What you need to do → Where does the string "pink" appear in the listing below? Copy every line where it does.
[Exercise material Boundary: Start]
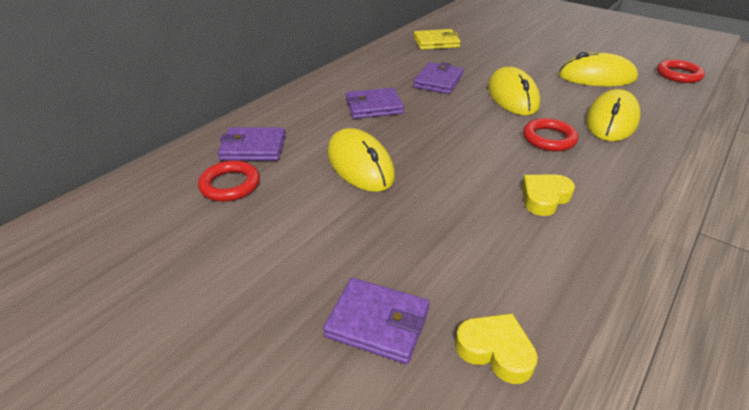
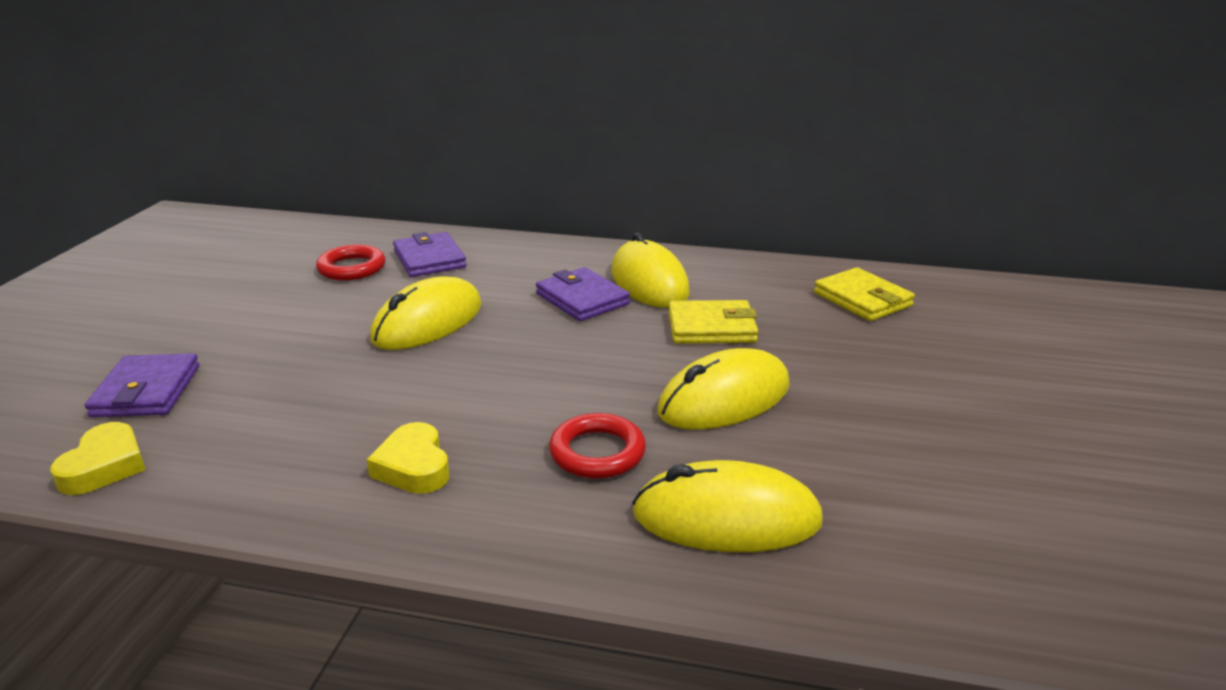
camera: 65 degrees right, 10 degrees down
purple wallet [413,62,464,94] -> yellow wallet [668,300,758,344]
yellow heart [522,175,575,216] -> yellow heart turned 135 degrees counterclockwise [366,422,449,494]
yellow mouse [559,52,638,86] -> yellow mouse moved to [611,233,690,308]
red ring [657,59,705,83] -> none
[Exercise material Boundary: End]
[Exercise material Boundary: Start]
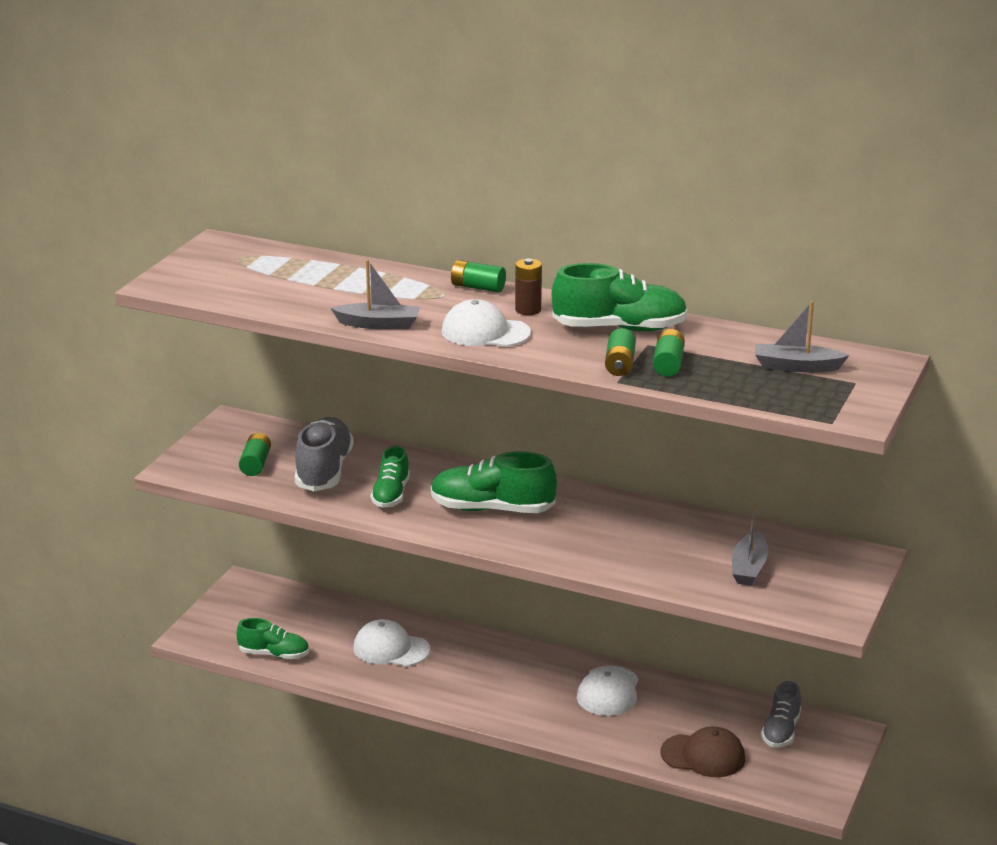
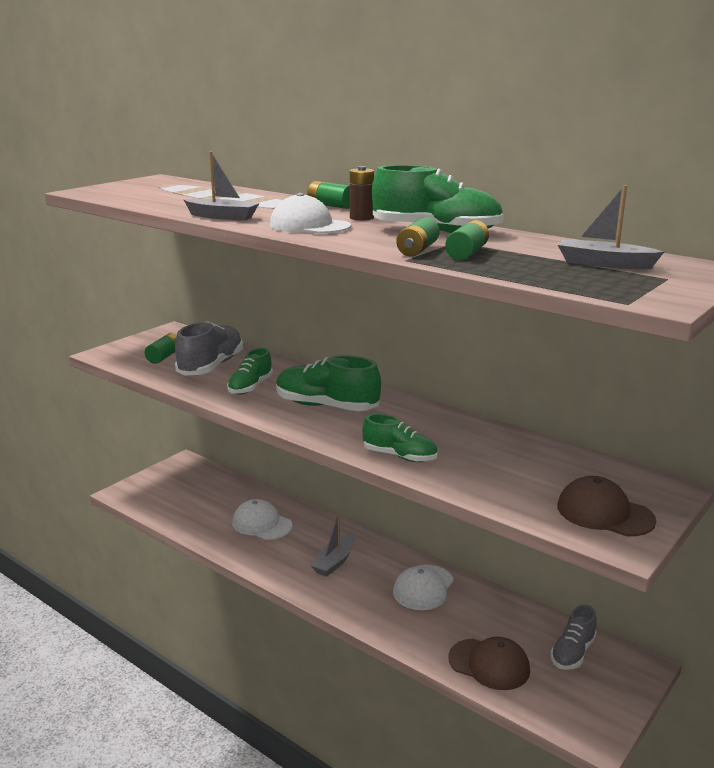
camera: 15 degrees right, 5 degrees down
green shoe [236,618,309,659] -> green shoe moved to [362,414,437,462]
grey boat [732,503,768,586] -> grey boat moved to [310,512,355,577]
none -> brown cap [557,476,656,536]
[Exercise material Boundary: End]
[Exercise material Boundary: Start]
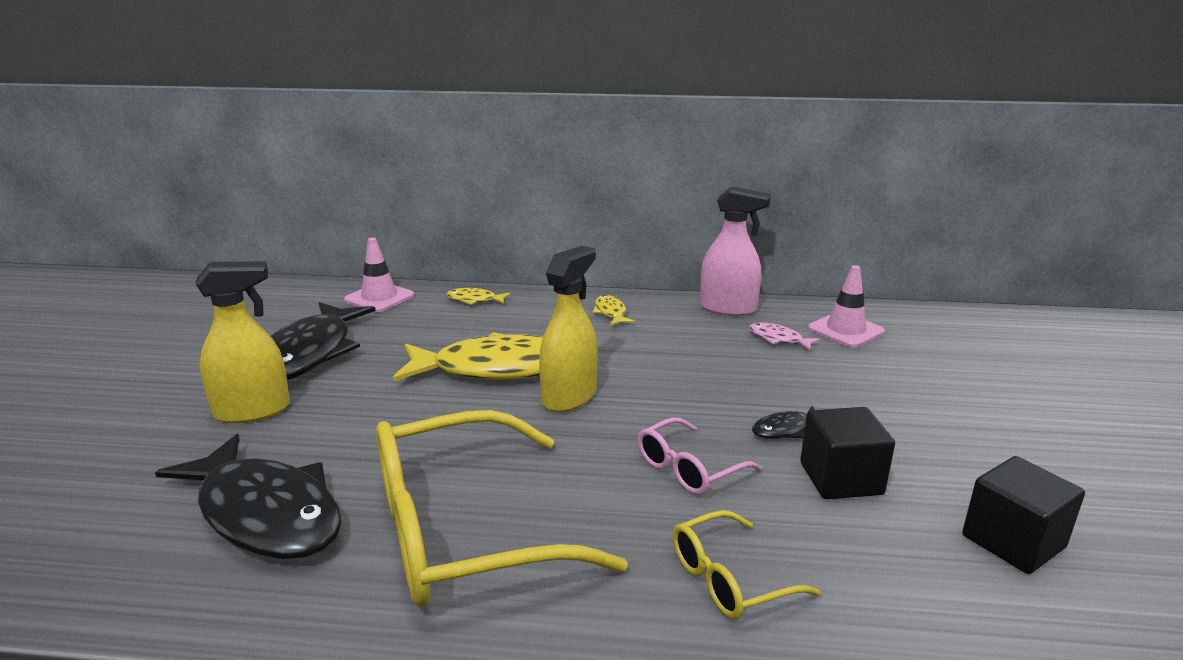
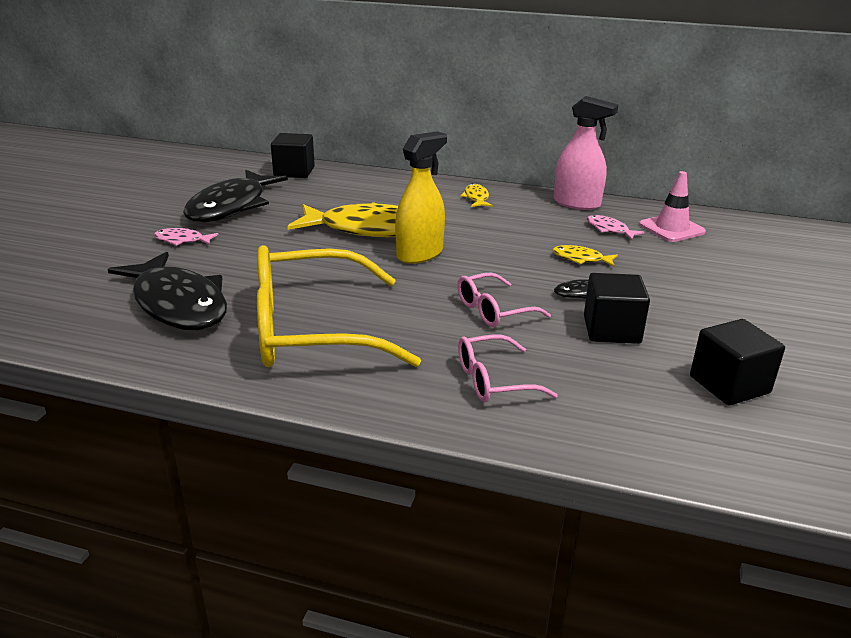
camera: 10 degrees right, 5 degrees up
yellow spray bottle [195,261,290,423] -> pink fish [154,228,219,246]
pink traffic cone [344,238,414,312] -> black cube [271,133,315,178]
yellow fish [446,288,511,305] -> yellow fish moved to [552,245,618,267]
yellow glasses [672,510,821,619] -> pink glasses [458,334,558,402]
[Exercise material Boundary: End]
Result →
yellow spray bottle [195,261,290,423] -> pink fish [154,228,219,246]
pink traffic cone [344,238,414,312] -> black cube [271,133,315,178]
yellow glasses [672,510,821,619] -> pink glasses [458,334,558,402]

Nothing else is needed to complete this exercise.